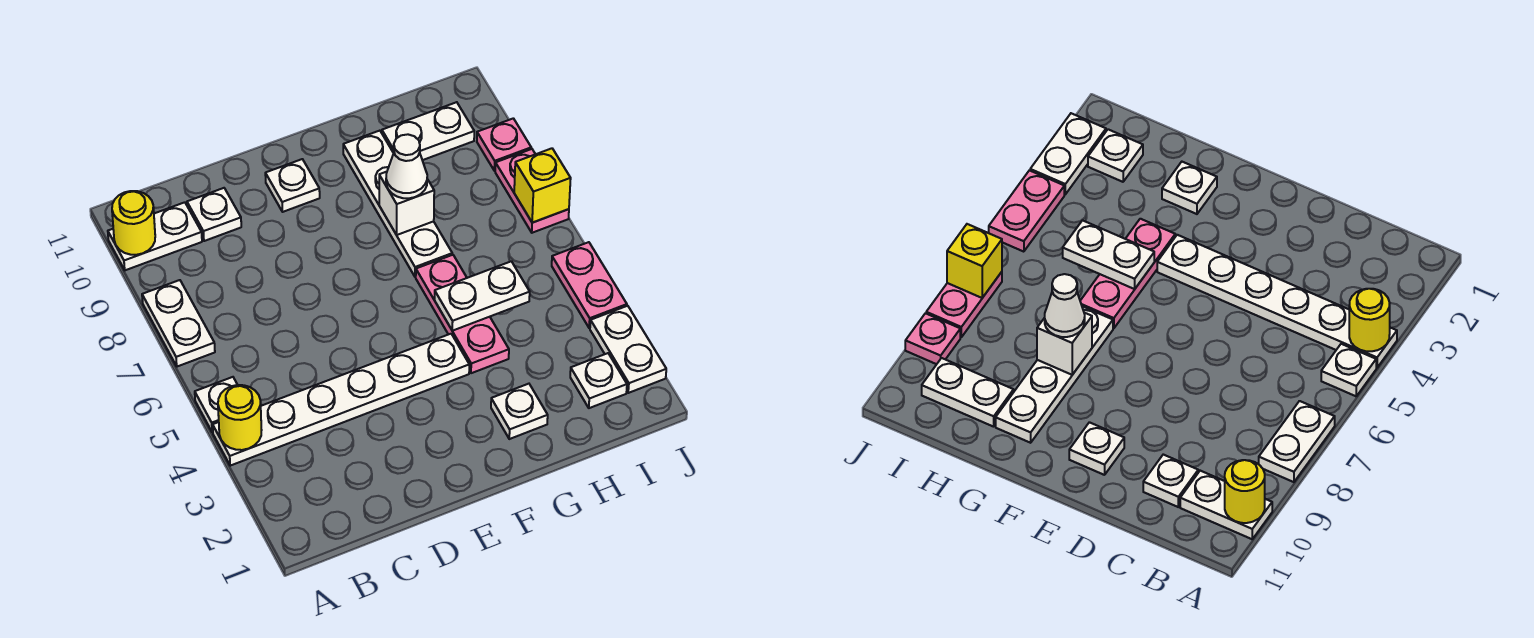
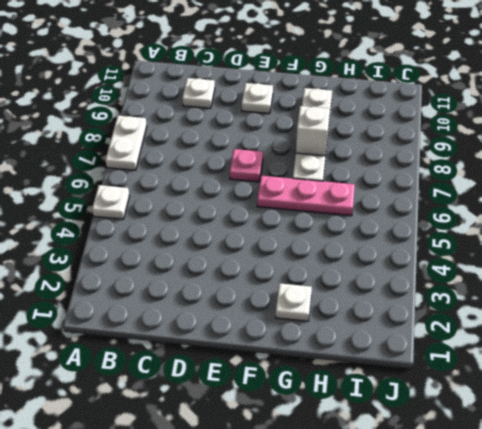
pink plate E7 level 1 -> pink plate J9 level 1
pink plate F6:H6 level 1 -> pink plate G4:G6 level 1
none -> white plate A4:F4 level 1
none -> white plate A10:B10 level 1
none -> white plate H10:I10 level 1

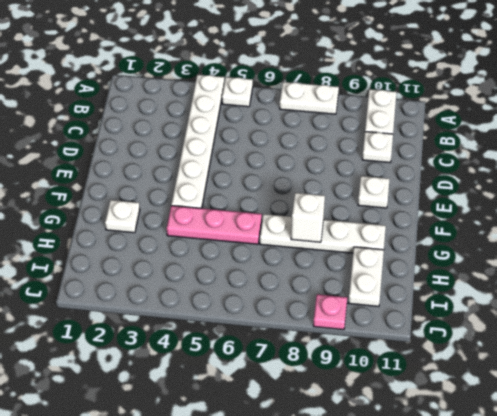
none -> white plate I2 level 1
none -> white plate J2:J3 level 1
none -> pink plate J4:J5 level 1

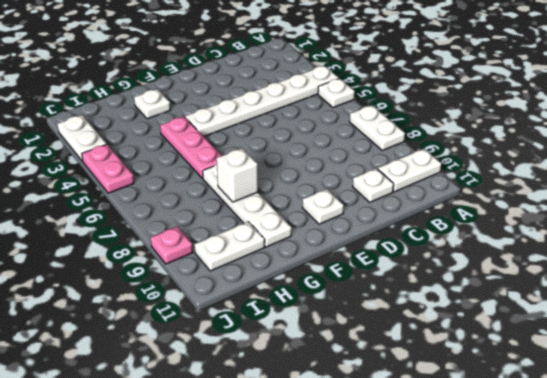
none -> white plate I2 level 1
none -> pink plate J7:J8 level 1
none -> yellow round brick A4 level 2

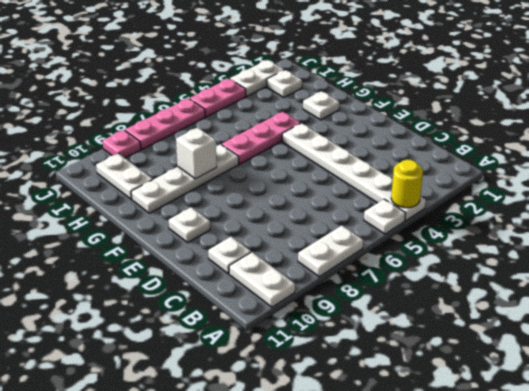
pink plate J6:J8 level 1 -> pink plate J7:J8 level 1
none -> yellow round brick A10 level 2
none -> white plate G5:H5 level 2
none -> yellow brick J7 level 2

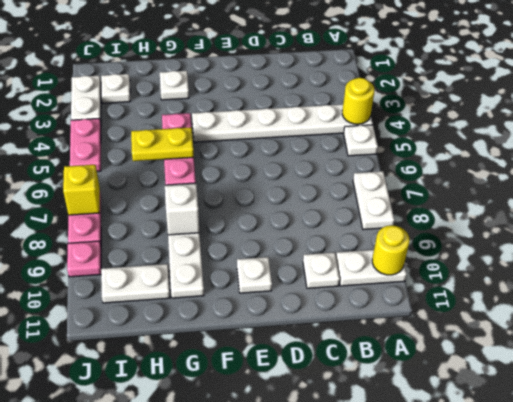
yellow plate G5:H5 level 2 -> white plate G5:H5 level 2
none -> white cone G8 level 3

--

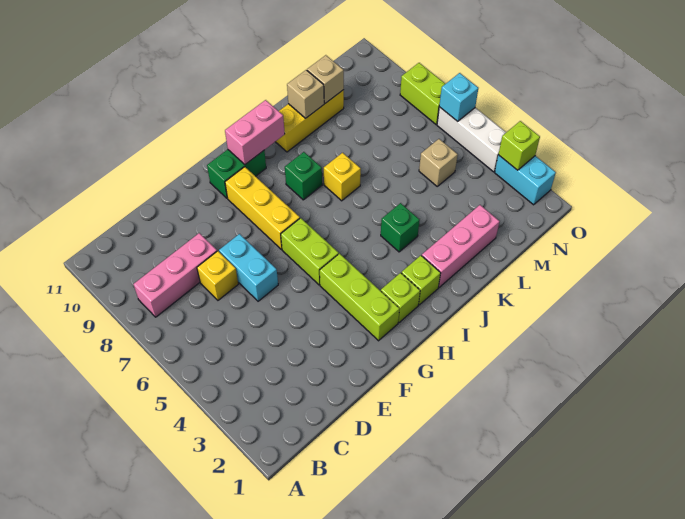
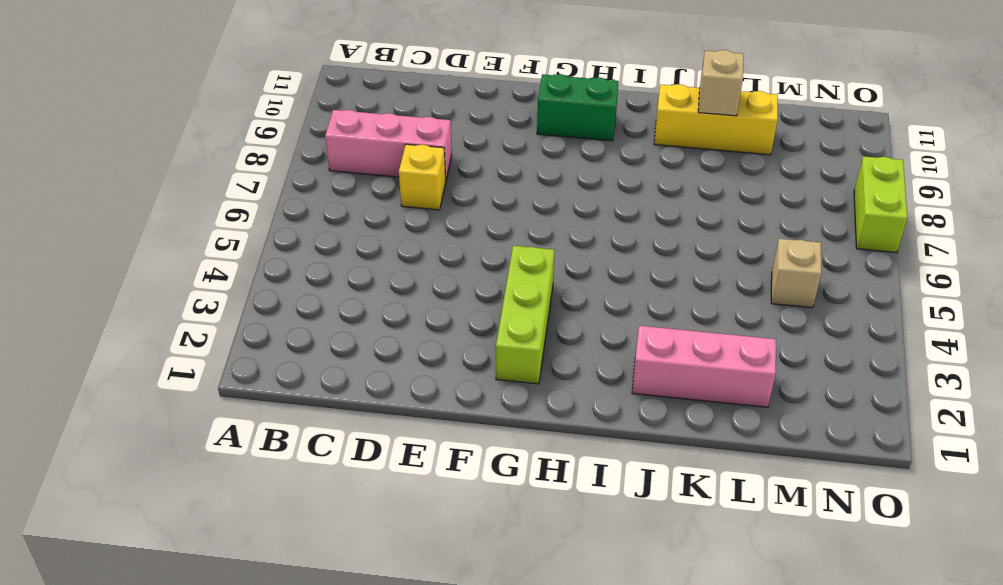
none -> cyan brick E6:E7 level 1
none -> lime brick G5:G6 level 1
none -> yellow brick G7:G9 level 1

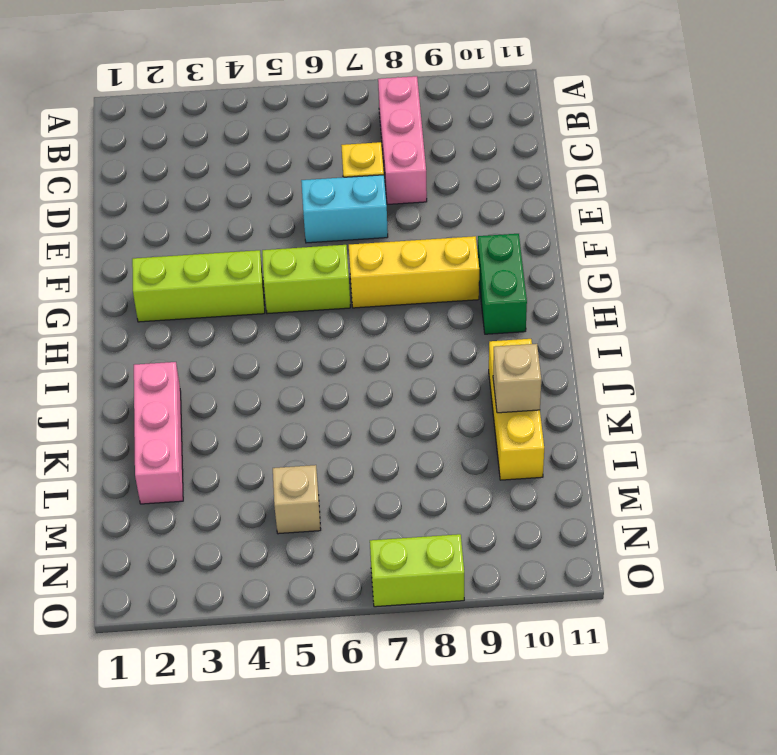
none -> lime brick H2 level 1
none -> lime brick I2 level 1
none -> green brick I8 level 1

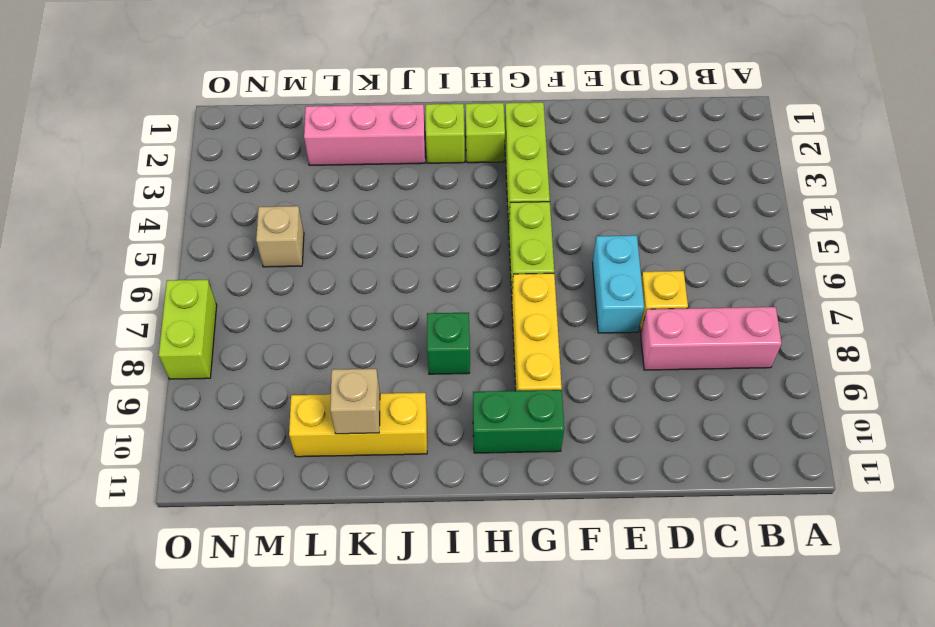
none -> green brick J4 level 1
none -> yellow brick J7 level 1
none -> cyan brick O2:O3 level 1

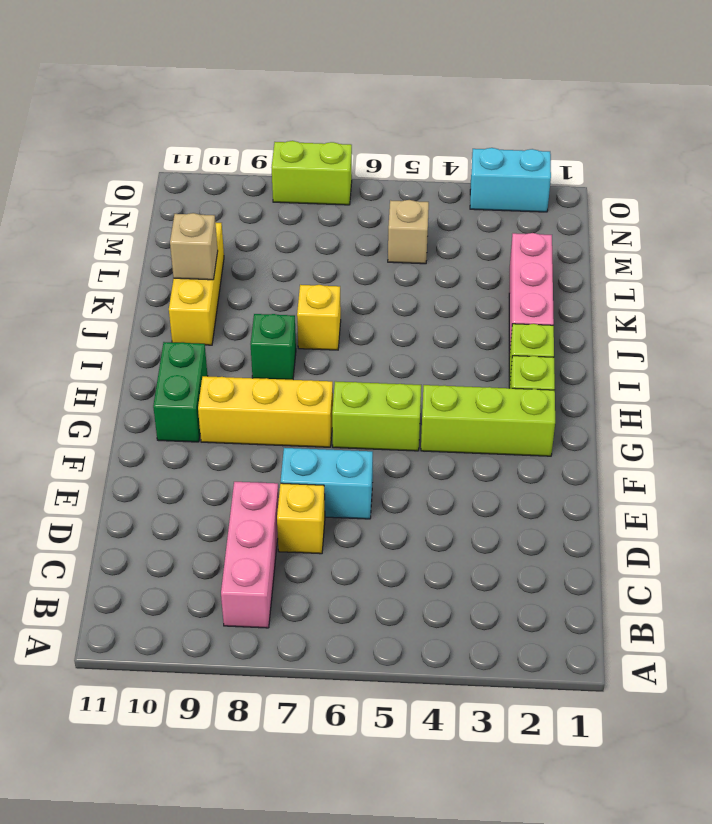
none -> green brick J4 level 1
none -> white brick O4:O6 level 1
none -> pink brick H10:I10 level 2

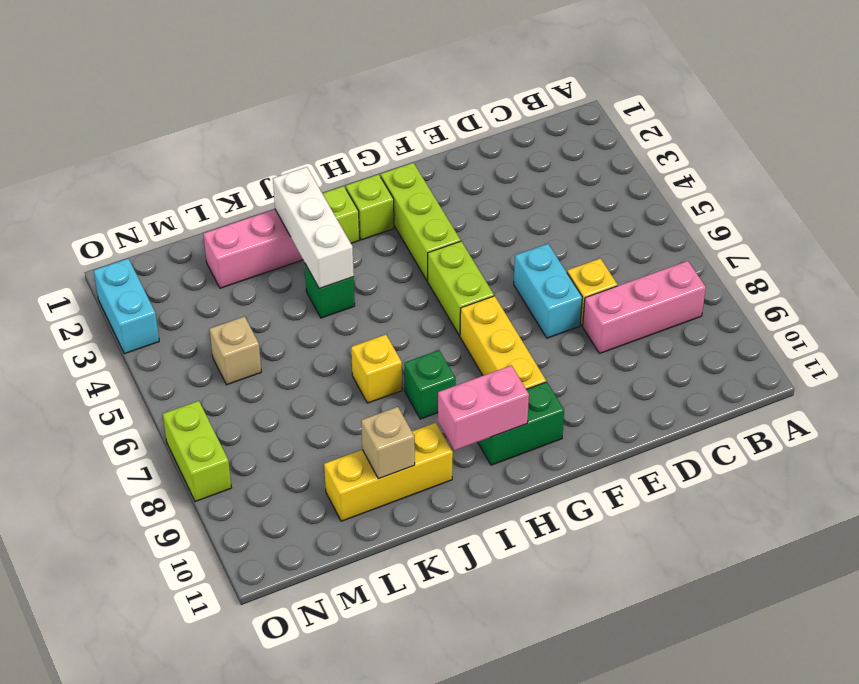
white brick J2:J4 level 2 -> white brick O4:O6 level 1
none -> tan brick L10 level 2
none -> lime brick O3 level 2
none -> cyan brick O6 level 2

▶ _Problem details_
In the listing above, find the line containing "none -> lime brick I2 level 1" and the line containing "none -> cyan brick O6 level 2". Reproduce those lines and all between them exactly, with no pictures and nothing more.

▶ _Answer to this problem_
none -> lime brick I2 level 1
none -> green brick I8 level 1

none -> green brick J4 level 1
none -> yellow brick J7 level 1
none -> cyan brick O2:O3 level 1

none -> green brick J4 level 1
none -> white brick O4:O6 level 1
none -> pink brick H10:I10 level 2

white brick J2:J4 level 2 -> white brick O4:O6 level 1
none -> tan brick L10 level 2
none -> lime brick O3 level 2
none -> cyan brick O6 level 2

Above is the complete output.